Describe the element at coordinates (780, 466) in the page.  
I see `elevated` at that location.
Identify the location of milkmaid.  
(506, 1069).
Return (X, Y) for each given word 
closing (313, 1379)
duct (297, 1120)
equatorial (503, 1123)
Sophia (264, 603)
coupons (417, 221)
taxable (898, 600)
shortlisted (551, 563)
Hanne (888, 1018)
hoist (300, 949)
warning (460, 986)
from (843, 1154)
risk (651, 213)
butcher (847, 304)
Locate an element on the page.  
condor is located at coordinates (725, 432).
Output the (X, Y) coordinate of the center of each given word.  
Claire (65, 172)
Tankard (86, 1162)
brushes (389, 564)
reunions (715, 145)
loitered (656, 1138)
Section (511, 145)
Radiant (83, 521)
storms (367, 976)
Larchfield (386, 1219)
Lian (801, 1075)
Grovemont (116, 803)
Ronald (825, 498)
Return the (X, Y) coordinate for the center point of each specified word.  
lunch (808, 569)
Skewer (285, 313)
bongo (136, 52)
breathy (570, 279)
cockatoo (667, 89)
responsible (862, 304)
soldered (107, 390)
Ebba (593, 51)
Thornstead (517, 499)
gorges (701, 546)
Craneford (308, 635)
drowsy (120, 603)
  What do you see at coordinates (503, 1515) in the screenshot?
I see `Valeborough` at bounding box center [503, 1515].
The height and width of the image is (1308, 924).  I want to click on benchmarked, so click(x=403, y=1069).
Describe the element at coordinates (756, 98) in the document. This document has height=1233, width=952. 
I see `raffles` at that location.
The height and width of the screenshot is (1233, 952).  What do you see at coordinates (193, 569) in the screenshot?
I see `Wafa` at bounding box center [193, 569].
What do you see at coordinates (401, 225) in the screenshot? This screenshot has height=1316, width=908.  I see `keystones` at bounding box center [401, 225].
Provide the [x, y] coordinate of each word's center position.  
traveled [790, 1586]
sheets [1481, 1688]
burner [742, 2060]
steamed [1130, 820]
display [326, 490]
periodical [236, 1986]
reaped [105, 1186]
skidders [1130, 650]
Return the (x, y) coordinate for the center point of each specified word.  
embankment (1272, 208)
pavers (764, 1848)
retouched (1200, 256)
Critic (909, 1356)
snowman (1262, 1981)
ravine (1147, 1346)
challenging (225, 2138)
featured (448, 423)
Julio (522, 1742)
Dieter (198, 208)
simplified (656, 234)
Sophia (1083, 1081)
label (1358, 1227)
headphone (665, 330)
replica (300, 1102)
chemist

» **Given exercise**
Recast the material above as a Markdown table with the columns Row and Line, starting with the line that contains "Julio (522, 1742)" and going on through the end of the material, with blank lines left out.

» **Solution to the problem**
| Row | Line |
|---|---|
| 1 | Julio (522, 1742) |
| 2 | Dieter (198, 208) |
| 3 | simplified (656, 234) |
| 4 | Sophia (1083, 1081) |
| 5 | label (1358, 1227) |
| 6 | headphone (665, 330) |
| 7 | replica (300, 1102) |
| 8 | chemist |